┌──

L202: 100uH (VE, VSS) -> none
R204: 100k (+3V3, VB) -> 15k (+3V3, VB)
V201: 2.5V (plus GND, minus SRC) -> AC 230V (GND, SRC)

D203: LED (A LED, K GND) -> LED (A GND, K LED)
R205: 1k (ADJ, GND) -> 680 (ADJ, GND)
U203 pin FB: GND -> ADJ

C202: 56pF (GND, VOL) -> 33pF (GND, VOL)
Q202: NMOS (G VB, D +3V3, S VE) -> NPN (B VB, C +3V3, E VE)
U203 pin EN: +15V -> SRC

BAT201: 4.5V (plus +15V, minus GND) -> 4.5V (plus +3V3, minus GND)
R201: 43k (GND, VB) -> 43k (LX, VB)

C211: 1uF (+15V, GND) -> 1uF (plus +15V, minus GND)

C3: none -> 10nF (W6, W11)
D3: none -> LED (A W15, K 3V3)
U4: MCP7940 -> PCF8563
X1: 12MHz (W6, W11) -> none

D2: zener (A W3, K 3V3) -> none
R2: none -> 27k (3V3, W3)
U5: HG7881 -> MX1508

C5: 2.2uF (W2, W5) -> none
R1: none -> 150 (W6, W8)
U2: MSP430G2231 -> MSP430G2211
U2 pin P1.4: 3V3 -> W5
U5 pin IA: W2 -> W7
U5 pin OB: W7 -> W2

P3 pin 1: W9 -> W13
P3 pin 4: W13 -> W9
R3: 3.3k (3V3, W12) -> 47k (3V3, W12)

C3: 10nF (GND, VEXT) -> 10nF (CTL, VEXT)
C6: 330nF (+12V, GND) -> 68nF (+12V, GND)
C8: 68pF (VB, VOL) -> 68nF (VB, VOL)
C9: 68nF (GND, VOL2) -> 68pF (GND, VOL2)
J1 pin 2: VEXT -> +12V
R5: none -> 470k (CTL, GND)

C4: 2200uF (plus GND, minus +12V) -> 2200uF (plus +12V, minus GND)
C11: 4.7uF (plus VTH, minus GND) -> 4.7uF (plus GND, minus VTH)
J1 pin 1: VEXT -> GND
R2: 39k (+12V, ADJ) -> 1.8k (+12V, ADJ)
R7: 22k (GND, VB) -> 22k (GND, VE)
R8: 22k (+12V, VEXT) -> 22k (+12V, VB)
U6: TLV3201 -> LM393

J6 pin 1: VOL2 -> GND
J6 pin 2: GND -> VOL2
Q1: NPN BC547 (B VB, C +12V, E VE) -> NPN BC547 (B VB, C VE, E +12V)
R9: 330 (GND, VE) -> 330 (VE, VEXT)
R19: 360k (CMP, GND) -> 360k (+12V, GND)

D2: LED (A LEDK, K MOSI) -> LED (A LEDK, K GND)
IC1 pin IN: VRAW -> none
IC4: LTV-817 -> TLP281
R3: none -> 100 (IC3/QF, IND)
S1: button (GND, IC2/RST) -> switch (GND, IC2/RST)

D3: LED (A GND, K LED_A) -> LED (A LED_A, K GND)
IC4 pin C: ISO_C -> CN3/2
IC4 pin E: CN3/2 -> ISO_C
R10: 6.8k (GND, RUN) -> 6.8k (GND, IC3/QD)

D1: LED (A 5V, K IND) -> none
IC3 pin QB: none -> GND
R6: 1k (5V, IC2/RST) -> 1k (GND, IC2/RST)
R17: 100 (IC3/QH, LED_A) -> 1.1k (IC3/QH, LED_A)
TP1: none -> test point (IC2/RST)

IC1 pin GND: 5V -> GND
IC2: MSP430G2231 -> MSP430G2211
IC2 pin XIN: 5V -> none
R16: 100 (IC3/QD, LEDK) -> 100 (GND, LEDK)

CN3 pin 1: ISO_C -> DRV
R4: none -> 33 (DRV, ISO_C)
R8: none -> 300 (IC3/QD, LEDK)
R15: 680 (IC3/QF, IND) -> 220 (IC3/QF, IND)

└──

▶ _WHAT YOU ARE ASKED TO DO_
The records above should be printed in full, exactly as they appear.

▶ _REPLY TO THE TASK_
L202: 100uH (VE, VSS) -> none
R204: 100k (+3V3, VB) -> 15k (+3V3, VB)
V201: 2.5V (plus GND, minus SRC) -> AC 230V (GND, SRC)

D203: LED (A LED, K GND) -> LED (A GND, K LED)
R205: 1k (ADJ, GND) -> 680 (ADJ, GND)
U203 pin FB: GND -> ADJ

C202: 56pF (GND, VOL) -> 33pF (GND, VOL)
Q202: NMOS (G VB, D +3V3, S VE) -> NPN (B VB, C +3V3, E VE)
U203 pin EN: +15V -> SRC

BAT201: 4.5V (plus +15V, minus GND) -> 4.5V (plus +3V3, minus GND)
R201: 43k (GND, VB) -> 43k (LX, VB)

C211: 1uF (+15V, GND) -> 1uF (plus +15V, minus GND)

C3: none -> 10nF (W6, W11)
D3: none -> LED (A W15, K 3V3)
U4: MCP7940 -> PCF8563
X1: 12MHz (W6, W11) -> none

D2: zener (A W3, K 3V3) -> none
R2: none -> 27k (3V3, W3)
U5: HG7881 -> MX1508

C5: 2.2uF (W2, W5) -> none
R1: none -> 150 (W6, W8)
U2: MSP430G2231 -> MSP430G2211
U2 pin P1.4: 3V3 -> W5
U5 pin IA: W2 -> W7
U5 pin OB: W7 -> W2

P3 pin 1: W9 -> W13
P3 pin 4: W13 -> W9
R3: 3.3k (3V3, W12) -> 47k (3V3, W12)

C3: 10nF (GND, VEXT) -> 10nF (CTL, VEXT)
C6: 330nF (+12V, GND) -> 68nF (+12V, GND)
C8: 68pF (VB, VOL) -> 68nF (VB, VOL)
C9: 68nF (GND, VOL2) -> 68pF (GND, VOL2)
J1 pin 2: VEXT -> +12V
R5: none -> 470k (CTL, GND)

C4: 2200uF (plus GND, minus +12V) -> 2200uF (plus +12V, minus GND)
C11: 4.7uF (plus VTH, minus GND) -> 4.7uF (plus GND, minus VTH)
J1 pin 1: VEXT -> GND
R2: 39k (+12V, ADJ) -> 1.8k (+12V, ADJ)
R7: 22k (GND, VB) -> 22k (GND, VE)
R8: 22k (+12V, VEXT) -> 22k (+12V, VB)
U6: TLV3201 -> LM393

J6 pin 1: VOL2 -> GND
J6 pin 2: GND -> VOL2
Q1: NPN BC547 (B VB, C +12V, E VE) -> NPN BC547 (B VB, C VE, E +12V)
R9: 330 (GND, VE) -> 330 (VE, VEXT)
R19: 360k (CMP, GND) -> 360k (+12V, GND)

D2: LED (A LEDK, K MOSI) -> LED (A LEDK, K GND)
IC1 pin IN: VRAW -> none
IC4: LTV-817 -> TLP281
R3: none -> 100 (IC3/QF, IND)
S1: button (GND, IC2/RST) -> switch (GND, IC2/RST)

D3: LED (A GND, K LED_A) -> LED (A LED_A, K GND)
IC4 pin C: ISO_C -> CN3/2
IC4 pin E: CN3/2 -> ISO_C
R10: 6.8k (GND, RUN) -> 6.8k (GND, IC3/QD)

D1: LED (A 5V, K IND) -> none
IC3 pin QB: none -> GND
R6: 1k (5V, IC2/RST) -> 1k (GND, IC2/RST)
R17: 100 (IC3/QH, LED_A) -> 1.1k (IC3/QH, LED_A)
TP1: none -> test point (IC2/RST)

IC1 pin GND: 5V -> GND
IC2: MSP430G2231 -> MSP430G2211
IC2 pin XIN: 5V -> none
R16: 100 (IC3/QD, LEDK) -> 100 (GND, LEDK)

CN3 pin 1: ISO_C -> DRV
R4: none -> 33 (DRV, ISO_C)
R8: none -> 300 (IC3/QD, LEDK)
R15: 680 (IC3/QF, IND) -> 220 (IC3/QF, IND)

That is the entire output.